• TRY IT:
In the copy, include every record below exactly as it appears, but no pictures.

◇ ◇ ◇ ◇ ◇ ◇ ◇

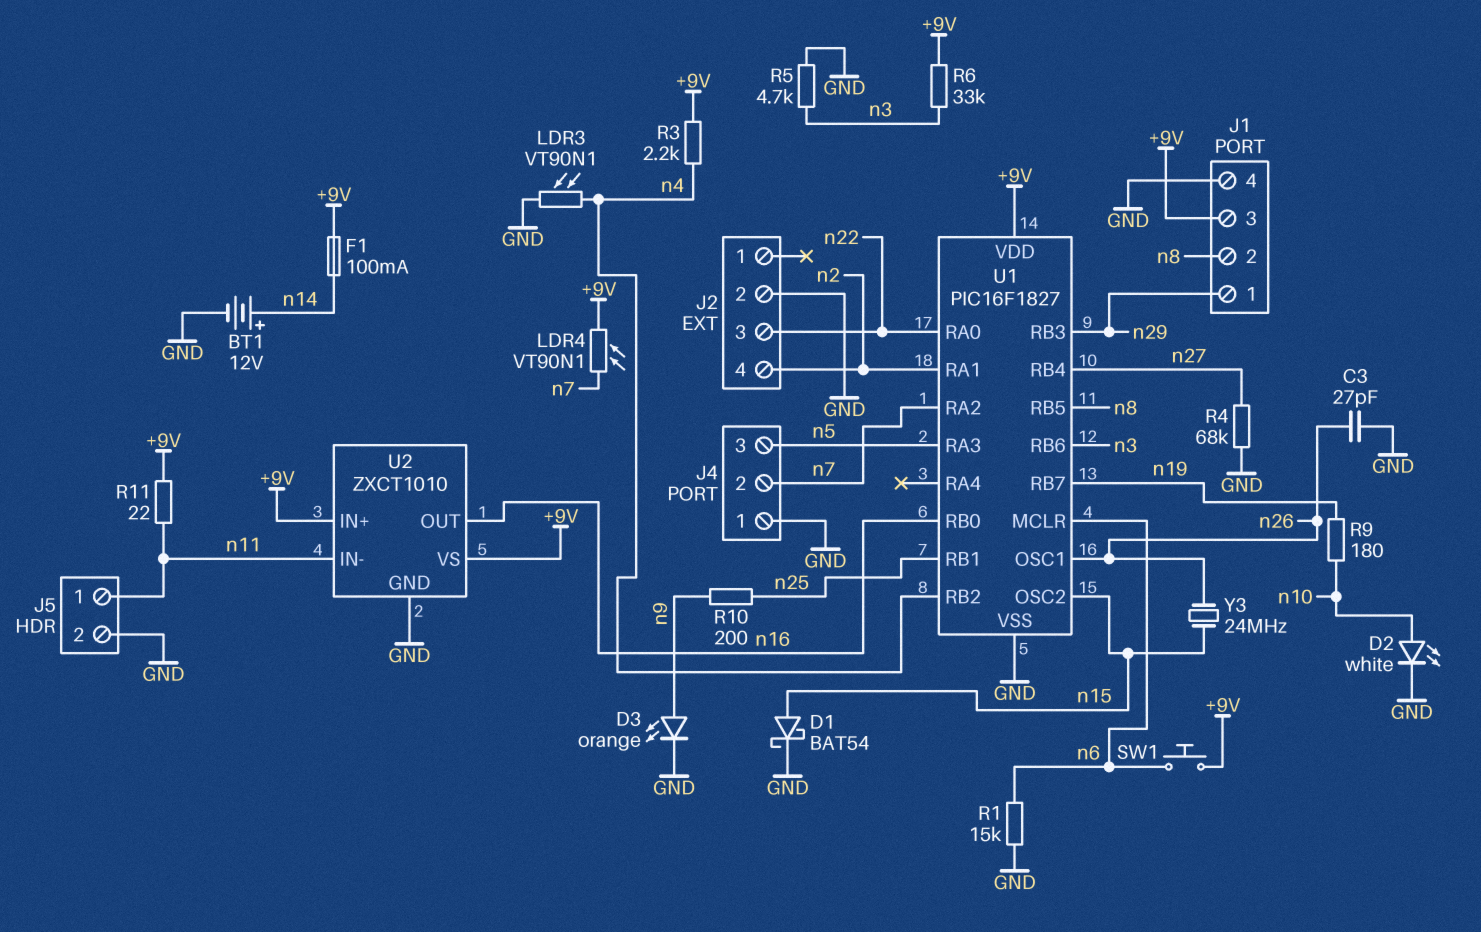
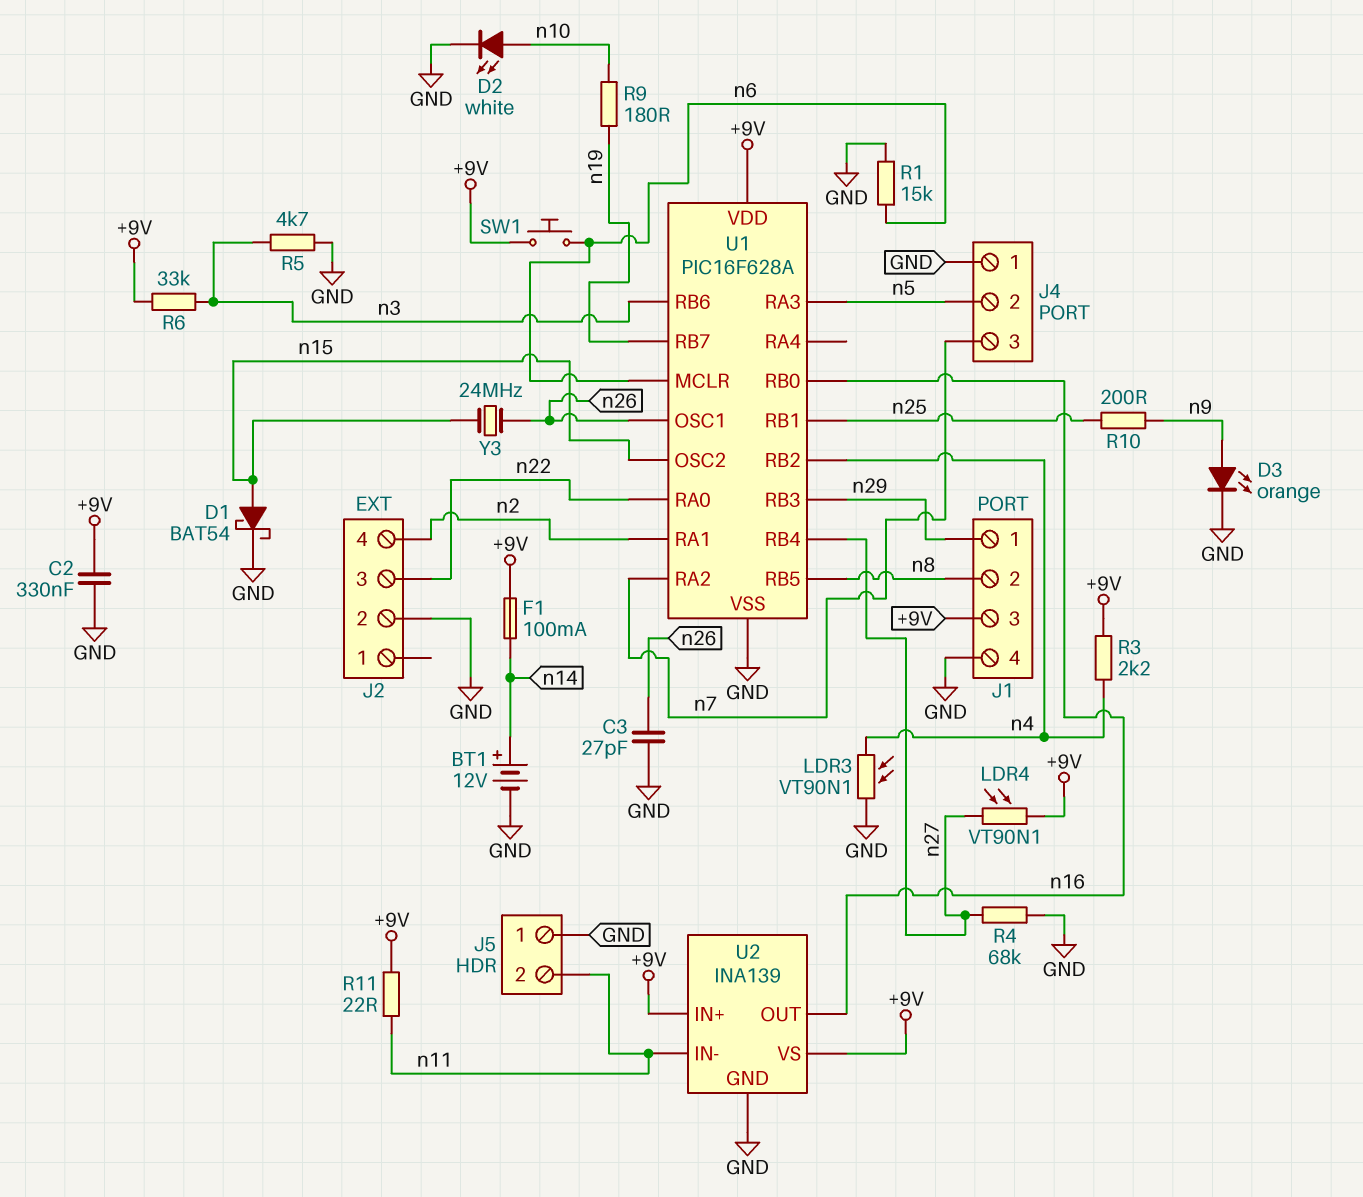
C2: none -> 330nF (+9V, GND)
J4 pin 2: n7 -> n5
J4 pin 3: n5 -> n7
J5 pin 1: n11 -> GND
J5 pin 2: GND -> n11
LDR4: VT90N1 (+9V, n7) -> VT90N1 (+9V, n27)
U1: PIC16F1827 -> PIC16F628A
U2: ZXCT1010 -> INA139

◇ ◇ ◇ ◇ ◇ ◇ ◇

• FINISHED TASK:
C2: none -> 330nF (+9V, GND)
J4 pin 2: n7 -> n5
J4 pin 3: n5 -> n7
J5 pin 1: n11 -> GND
J5 pin 2: GND -> n11
LDR4: VT90N1 (+9V, n7) -> VT90N1 (+9V, n27)
U1: PIC16F1827 -> PIC16F628A
U2: ZXCT1010 -> INA139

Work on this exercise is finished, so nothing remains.